**Raw data:**
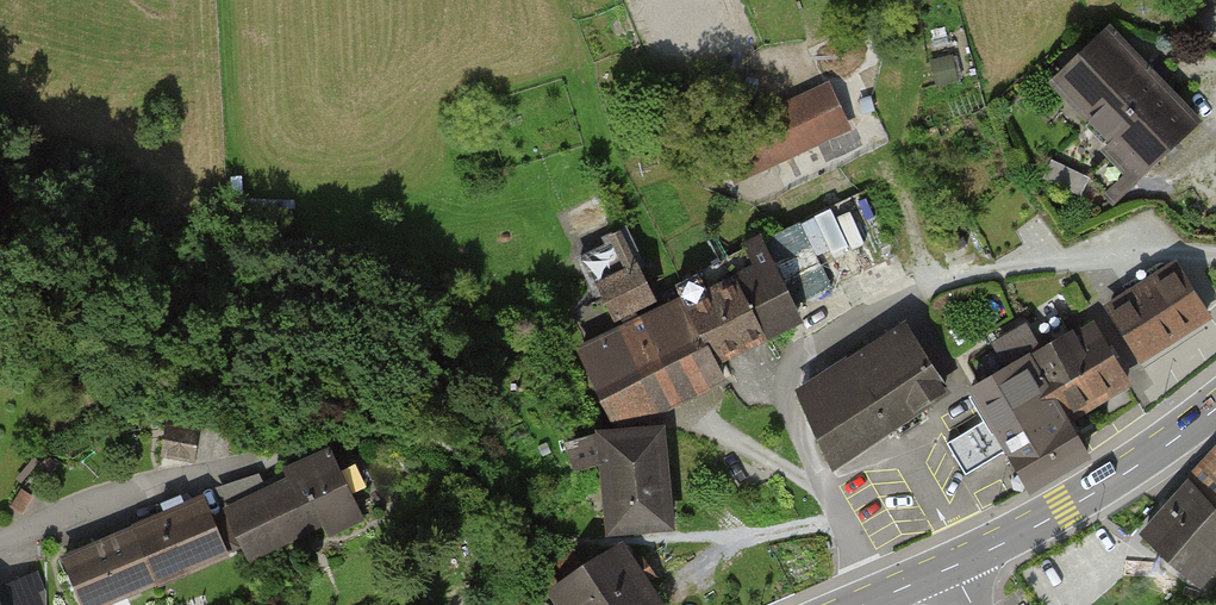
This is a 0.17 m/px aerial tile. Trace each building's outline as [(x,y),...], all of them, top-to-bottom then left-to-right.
[(1121,24),(1055,84),(1144,180),(1209,120),(1121,24)] [(953,31),(931,36),(941,83),(963,78),(953,31)] [(856,132),(834,83),(724,132),(746,182),(856,132)] [(1086,180),(1050,164),(1044,178),(1080,194),(1086,180)] [(912,260),(873,182),(764,237),(772,253),(803,314),(912,260)] [(718,368),(683,297),(670,303),(632,227),(584,251),(622,327),(580,348),(622,431),(724,381),(718,368)] [(807,323),(803,314),(772,253),(683,297),(718,368),(807,323)] [(1215,318),(1183,268),(1114,313),(1147,363),(1215,318)] [(1035,353),(1075,423),(1138,387),(1097,317),(1035,353)] [(956,396),(911,324),(801,392),(846,463),(956,396)] [(1035,353),(974,387),(993,420),(1010,449),(1031,489),(1090,452),(1075,423),(1035,353)] [(1010,449),(993,420),(953,443),(970,472),(1010,449)] [(659,429),(602,434),(567,444),(574,468),(604,459),(610,529),(667,524),(659,429)] [(200,457),(202,437),(167,433),(165,454),(200,457)] [(368,517),(336,445),(288,467),(291,475),(227,503),(251,557),(326,524),(331,534),(368,517)] [(1147,532),(1206,585),(1215,574),(1215,455),(1147,532)] [(234,555),(207,494),(65,557),(87,604),(122,604),(234,555)] [(642,582),(654,574),(643,558),(631,567),(619,548),(555,590),(565,604),(657,604),(642,582)] [(41,573),(0,592),(0,604),(56,604),(41,573)]
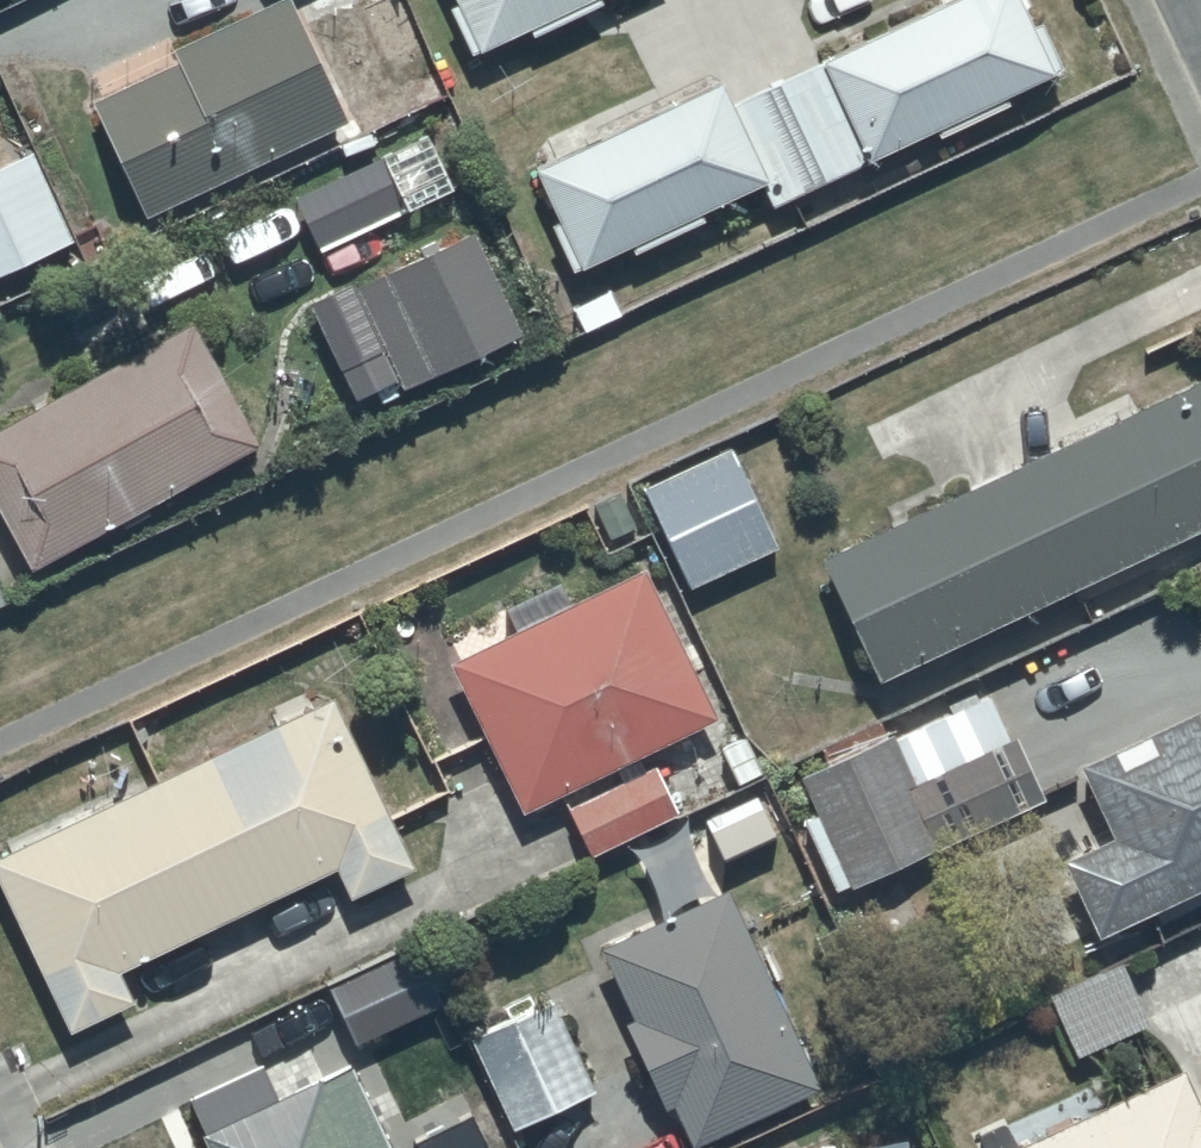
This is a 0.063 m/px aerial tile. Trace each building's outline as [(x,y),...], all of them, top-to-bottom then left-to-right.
[(93,98),(148,211),(345,116),(289,0),(269,0),(170,47),(176,59),(93,98)] [(452,2),(474,49),(528,24),(533,34),(605,0),(456,0),(452,2)] [(537,168),(560,217),(551,221),(573,267),(629,240),(634,249),(704,216),(700,207),(763,178),(774,201),(886,149),(891,161),(918,149),(912,136),(935,126),(939,134),(1009,102),(1004,92),(1062,65),(1041,20),(1032,24),(1021,0),(957,0),(732,105),(721,82),(537,168)] [(375,140),(286,183),(309,231),(398,188),(375,140)] [(0,163),(0,267),(71,233),(30,148),(0,163)] [(404,391),(522,334),(472,234),(355,291),(353,285),(311,305),(357,403),(399,382),(404,391)] [(0,423),(0,508),(33,567),(258,442),(189,318),(0,423)] [(822,555),(880,678),(1200,526),(1200,376),(822,555)] [(726,441),(640,484),(690,584),(775,541),(726,441)] [(644,565),(449,658),(520,807),(715,714),(644,565)] [(0,850),(0,876),(72,1029),(137,998),(122,966),(335,866),(350,898),(414,868),(333,694),(0,850)] [(892,731),(800,773),(818,812),(804,819),(835,885),(850,878),(855,887),(1047,798),(1017,734),(1010,737),(991,695),(896,739),(892,731)] [(1084,761),(1118,833),(1063,859),(1099,936),(1200,888),(1200,714),(1198,707),(1084,761)] [(654,762),(565,805),(588,853),(677,809),(654,762)] [(633,1014),(624,1018),(663,1106),(675,1101),(695,1143),(816,1088),(725,887),(601,944),(633,1014)] [(1121,958),(1047,991),(1078,1054),(1149,1022),(1121,958)] [(594,1089),(551,996),(472,1033),(515,1126),(594,1089)] [(193,1097),(216,1147),(388,1147),(349,1063),(280,1095),(265,1062),(193,1097)] [(1006,1147),(1200,1147),(1200,1101),(1197,1103),(1180,1068),(1006,1147)] [(415,1141),(418,1147),(486,1147),(472,1116),(415,1141)]
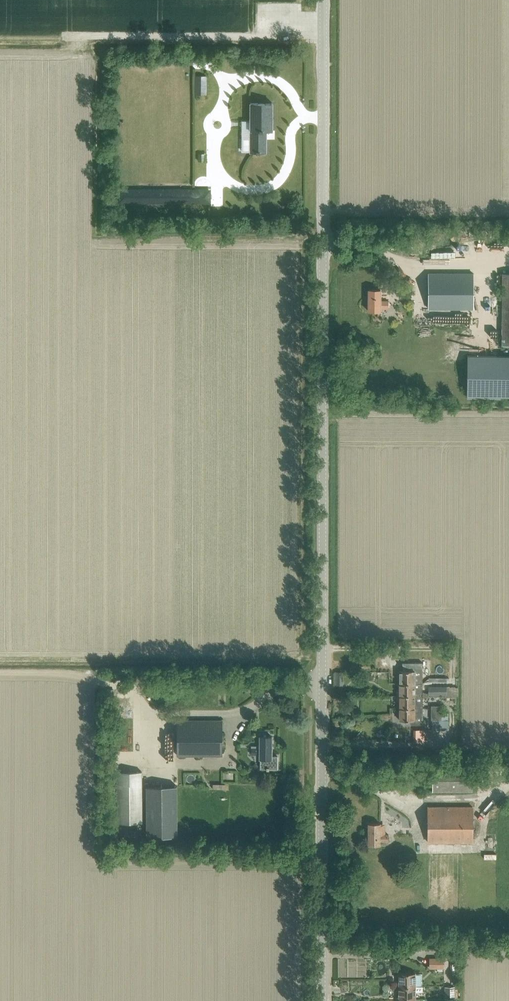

**What to do:**
Print each line from the one containing "This is a 0.063" through the last line of the listing, both included, exactly and with no pictures.

**Result:**
This is a 0.063 m/px aerial tile. Trace each building's outline as [(x,y),...], all of them, top-to-bottom then left-to-right.
[(93,98),(148,211),(345,116),(289,0),(269,0),(170,47),(176,59),(93,98)] [(452,2),(474,49),(528,24),(533,34),(605,0),(456,0),(452,2)] [(537,168),(560,217),(551,221),(573,267),(629,240),(634,249),(704,216),(700,207),(763,178),(774,201),(886,149),(891,161),(918,149),(912,136),(935,126),(939,134),(1009,102),(1004,92),(1062,65),(1041,20),(1032,24),(1021,0),(957,0),(732,105),(721,82),(537,168)] [(375,140),(286,183),(309,231),(398,188),(375,140)] [(0,163),(0,267),(71,233),(30,148),(0,163)] [(404,391),(522,334),(472,234),(355,291),(353,285),(311,305),(357,403),(399,382),(404,391)] [(0,423),(0,508),(33,567),(258,442),(189,318),(0,423)] [(822,555),(880,678),(1200,526),(1200,376),(822,555)] [(726,441),(640,484),(690,584),(775,541),(726,441)] [(644,565),(449,658),(520,807),(715,714),(644,565)] [(0,850),(0,876),(72,1029),(137,998),(122,966),(335,866),(350,898),(414,868),(333,694),(0,850)] [(892,731),(800,773),(818,812),(804,819),(835,885),(850,878),(855,887),(1047,798),(1017,734),(1010,737),(991,695),(896,739),(892,731)] [(1084,761),(1118,833),(1063,859),(1099,936),(1200,888),(1200,714),(1198,707),(1084,761)] [(654,762),(565,805),(588,853),(677,809),(654,762)] [(633,1014),(624,1018),(663,1106),(675,1101),(695,1143),(816,1088),(725,887),(601,944),(633,1014)] [(1121,958),(1047,991),(1078,1054),(1149,1022),(1121,958)] [(594,1089),(551,996),(472,1033),(515,1126),(594,1089)] [(193,1097),(216,1147),(388,1147),(349,1063),(280,1095),(265,1062),(193,1097)] [(1006,1147),(1200,1147),(1200,1101),(1197,1103),(1180,1068),(1006,1147)] [(415,1141),(418,1147),(486,1147),(472,1116),(415,1141)]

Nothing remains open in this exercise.